__TRY IT__
In the records below, begin at the line containing "snow-white hat (2nd from left) top" and end at the line containing "none -> snow-white star top right"; quote every line in that span exactly, including both boundary lines, and no others.

__THE DATA__
....................

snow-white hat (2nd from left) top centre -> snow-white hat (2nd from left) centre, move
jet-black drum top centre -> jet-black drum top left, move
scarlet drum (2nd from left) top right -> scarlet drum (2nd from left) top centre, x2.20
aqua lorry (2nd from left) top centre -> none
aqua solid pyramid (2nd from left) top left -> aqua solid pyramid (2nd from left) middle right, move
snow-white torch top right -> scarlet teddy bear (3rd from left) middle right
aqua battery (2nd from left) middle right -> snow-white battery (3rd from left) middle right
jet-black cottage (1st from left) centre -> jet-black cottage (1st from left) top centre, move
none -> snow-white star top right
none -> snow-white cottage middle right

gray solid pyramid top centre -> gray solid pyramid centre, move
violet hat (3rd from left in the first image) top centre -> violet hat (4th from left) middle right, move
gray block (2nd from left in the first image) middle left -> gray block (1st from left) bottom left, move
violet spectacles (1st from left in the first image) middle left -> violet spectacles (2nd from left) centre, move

....................

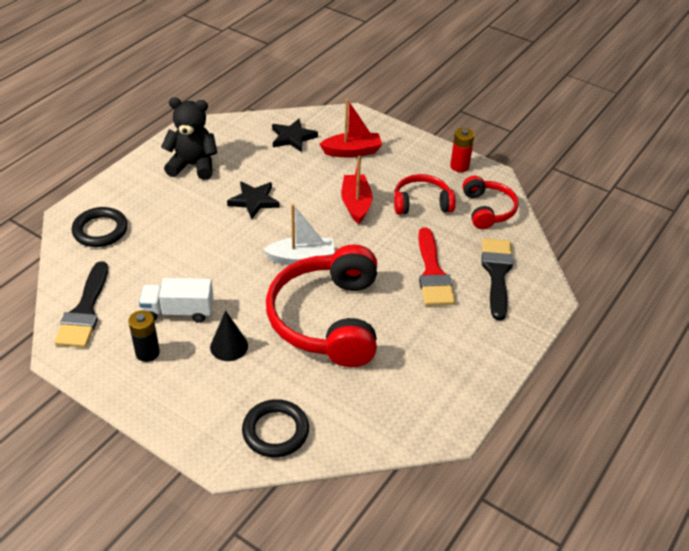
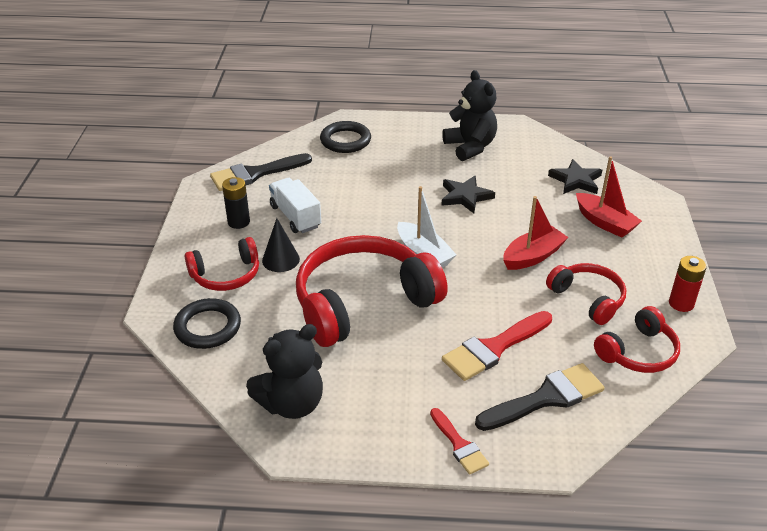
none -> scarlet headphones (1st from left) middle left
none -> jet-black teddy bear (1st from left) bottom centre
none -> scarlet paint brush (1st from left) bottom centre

....................

__RESULT__
snow-white hat (2nd from left) top centre -> snow-white hat (2nd from left) centre, move
jet-black drum top centre -> jet-black drum top left, move
scarlet drum (2nd from left) top right -> scarlet drum (2nd from left) top centre, x2.20
aqua lorry (2nd from left) top centre -> none
aqua solid pyramid (2nd from left) top left -> aqua solid pyramid (2nd from left) middle right, move
snow-white torch top right -> scarlet teddy bear (3rd from left) middle right
aqua battery (2nd from left) middle right -> snow-white battery (3rd from left) middle right
jet-black cottage (1st from left) centre -> jet-black cottage (1st from left) top centre, move
none -> snow-white star top right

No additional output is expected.